*** Task data ***

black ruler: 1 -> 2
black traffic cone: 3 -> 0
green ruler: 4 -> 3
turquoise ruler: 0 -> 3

*** End of Task data ***
*** Task data ***

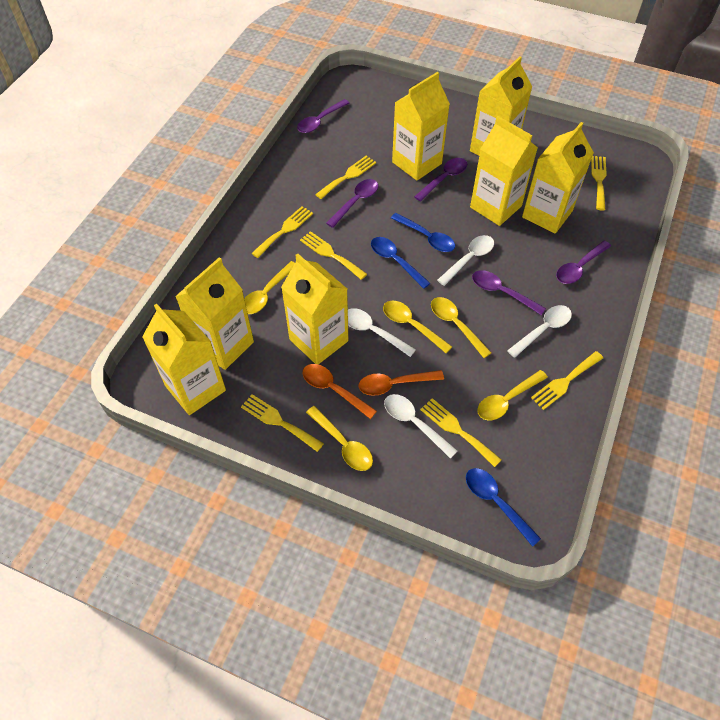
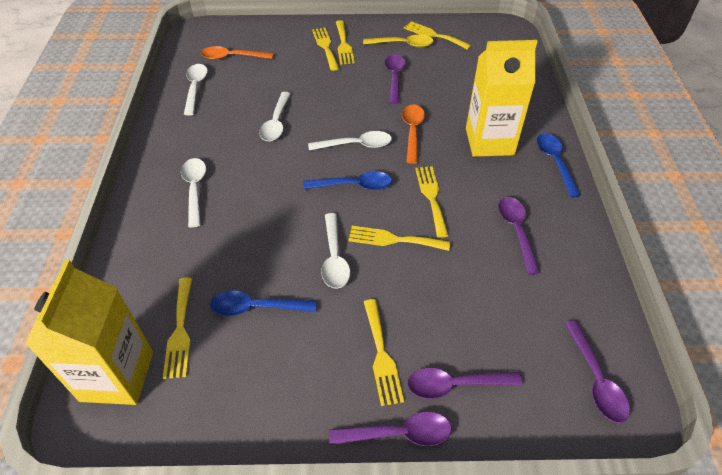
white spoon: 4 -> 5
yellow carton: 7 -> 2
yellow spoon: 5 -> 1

*** End of Task data ***
*** Task data ***

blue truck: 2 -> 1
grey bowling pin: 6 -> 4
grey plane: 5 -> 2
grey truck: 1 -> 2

*** End of Task data ***

* [Task description]:
Could you tally the lines in these records that contain the word "ruler" and give only the result?

* [Reply]:
3